* EXERCISE DIRECTIONS:
The line containing "INPUT: image. TARGET: stroma." marks where to begin; quote it and every line after it through the end of the data, exactly as written.

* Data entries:

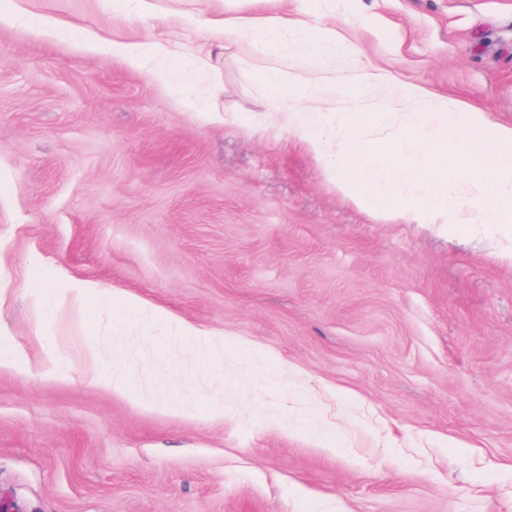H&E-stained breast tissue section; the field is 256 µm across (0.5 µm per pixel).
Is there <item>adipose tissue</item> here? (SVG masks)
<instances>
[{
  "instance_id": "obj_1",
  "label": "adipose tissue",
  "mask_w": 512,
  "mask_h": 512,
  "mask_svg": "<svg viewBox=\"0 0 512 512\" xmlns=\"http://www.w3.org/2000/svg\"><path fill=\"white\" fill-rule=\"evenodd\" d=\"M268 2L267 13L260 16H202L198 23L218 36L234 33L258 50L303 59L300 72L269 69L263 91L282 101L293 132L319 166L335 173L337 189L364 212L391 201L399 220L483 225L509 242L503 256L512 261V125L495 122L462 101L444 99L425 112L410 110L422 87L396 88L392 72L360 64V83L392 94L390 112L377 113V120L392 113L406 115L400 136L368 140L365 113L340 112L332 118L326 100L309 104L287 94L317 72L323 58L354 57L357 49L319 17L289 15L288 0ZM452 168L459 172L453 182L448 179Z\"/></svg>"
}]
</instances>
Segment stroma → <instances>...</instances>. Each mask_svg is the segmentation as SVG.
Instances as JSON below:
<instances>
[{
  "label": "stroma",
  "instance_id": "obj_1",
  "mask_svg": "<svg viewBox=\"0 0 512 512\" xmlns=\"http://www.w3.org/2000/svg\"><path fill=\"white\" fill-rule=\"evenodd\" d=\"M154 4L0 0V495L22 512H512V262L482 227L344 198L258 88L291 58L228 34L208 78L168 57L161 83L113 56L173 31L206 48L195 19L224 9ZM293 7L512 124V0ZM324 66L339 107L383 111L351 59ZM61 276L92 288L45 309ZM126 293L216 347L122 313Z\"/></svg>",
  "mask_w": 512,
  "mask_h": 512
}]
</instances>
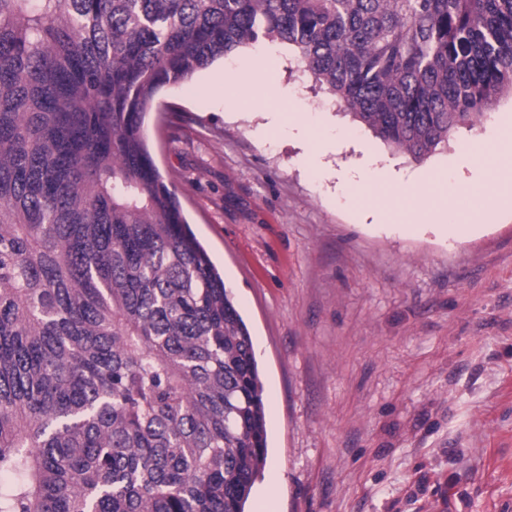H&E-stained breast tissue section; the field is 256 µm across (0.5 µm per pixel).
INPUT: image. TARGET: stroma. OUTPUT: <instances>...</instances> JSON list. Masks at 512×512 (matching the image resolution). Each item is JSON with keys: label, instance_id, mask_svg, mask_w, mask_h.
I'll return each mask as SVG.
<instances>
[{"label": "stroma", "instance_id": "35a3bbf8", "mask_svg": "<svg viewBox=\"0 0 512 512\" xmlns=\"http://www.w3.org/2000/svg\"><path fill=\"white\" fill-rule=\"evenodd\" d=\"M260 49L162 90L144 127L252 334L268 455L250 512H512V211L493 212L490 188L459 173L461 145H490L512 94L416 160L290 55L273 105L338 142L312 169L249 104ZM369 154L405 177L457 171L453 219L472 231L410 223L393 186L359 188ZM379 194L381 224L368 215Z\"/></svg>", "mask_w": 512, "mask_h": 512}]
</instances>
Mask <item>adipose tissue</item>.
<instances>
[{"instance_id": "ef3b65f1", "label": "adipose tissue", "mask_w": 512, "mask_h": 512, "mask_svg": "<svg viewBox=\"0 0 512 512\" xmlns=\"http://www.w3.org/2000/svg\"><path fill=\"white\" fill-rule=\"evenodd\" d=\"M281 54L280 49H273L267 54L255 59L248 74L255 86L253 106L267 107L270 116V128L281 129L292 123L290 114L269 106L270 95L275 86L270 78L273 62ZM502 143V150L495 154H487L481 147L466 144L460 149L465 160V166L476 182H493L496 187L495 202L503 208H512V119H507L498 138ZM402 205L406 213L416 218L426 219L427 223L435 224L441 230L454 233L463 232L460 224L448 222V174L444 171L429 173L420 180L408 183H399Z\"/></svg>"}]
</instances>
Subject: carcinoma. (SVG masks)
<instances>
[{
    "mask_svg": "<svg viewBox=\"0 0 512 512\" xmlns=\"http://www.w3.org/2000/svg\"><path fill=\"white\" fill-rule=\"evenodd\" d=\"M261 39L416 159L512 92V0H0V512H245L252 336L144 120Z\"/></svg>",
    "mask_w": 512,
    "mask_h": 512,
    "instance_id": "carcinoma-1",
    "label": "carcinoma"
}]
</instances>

* OUTPUT FOR THIS EXERCISE:
INPUT: image. TARGET: stroma. OUTPUT: <instances>...</instances> JSON list. Masks at 512×512 (matching the image resolution). Each item is JSON with keys: label, instance_id, mask_svg, mask_w, mask_h.
I'll return each mask as SVG.
<instances>
[{"label": "stroma", "instance_id": "35a3bbf8", "mask_svg": "<svg viewBox=\"0 0 512 512\" xmlns=\"http://www.w3.org/2000/svg\"><path fill=\"white\" fill-rule=\"evenodd\" d=\"M260 49L162 90L144 127L252 334L268 455L250 512H512V211L493 212L490 188L459 173L461 145H490L512 94L416 160L290 55L273 105L338 142L312 169L249 104ZM369 154L405 177L457 171L453 219L472 231L410 223L393 186L359 188ZM379 194L381 224L368 215Z\"/></svg>", "mask_w": 512, "mask_h": 512}]
</instances>
Mask <item>adipose tissue</item>.
<instances>
[{"instance_id": "ef3b65f1", "label": "adipose tissue", "mask_w": 512, "mask_h": 512, "mask_svg": "<svg viewBox=\"0 0 512 512\" xmlns=\"http://www.w3.org/2000/svg\"><path fill=\"white\" fill-rule=\"evenodd\" d=\"M281 54L280 49H273L267 54L255 59L248 74L255 86L253 106L267 107L270 116V128L281 129L292 123L290 114L269 106L270 95L275 86L270 78L273 62ZM502 143V150L495 154H487L481 147L466 144L460 149L465 160V166L476 182H493L496 187L495 202L503 208H512V119H507L498 138ZM402 205L406 213L416 218L426 219L427 223L435 224L441 230L454 233L463 232L460 224L448 222V174L444 171L429 173L420 180L408 183H399Z\"/></svg>"}]
</instances>
Subject: carcinoma. (SVG masks)
<instances>
[{
    "mask_svg": "<svg viewBox=\"0 0 512 512\" xmlns=\"http://www.w3.org/2000/svg\"><path fill=\"white\" fill-rule=\"evenodd\" d=\"M261 39L416 159L512 92V0H0V512H245L252 336L144 120Z\"/></svg>",
    "mask_w": 512,
    "mask_h": 512,
    "instance_id": "carcinoma-1",
    "label": "carcinoma"
}]
</instances>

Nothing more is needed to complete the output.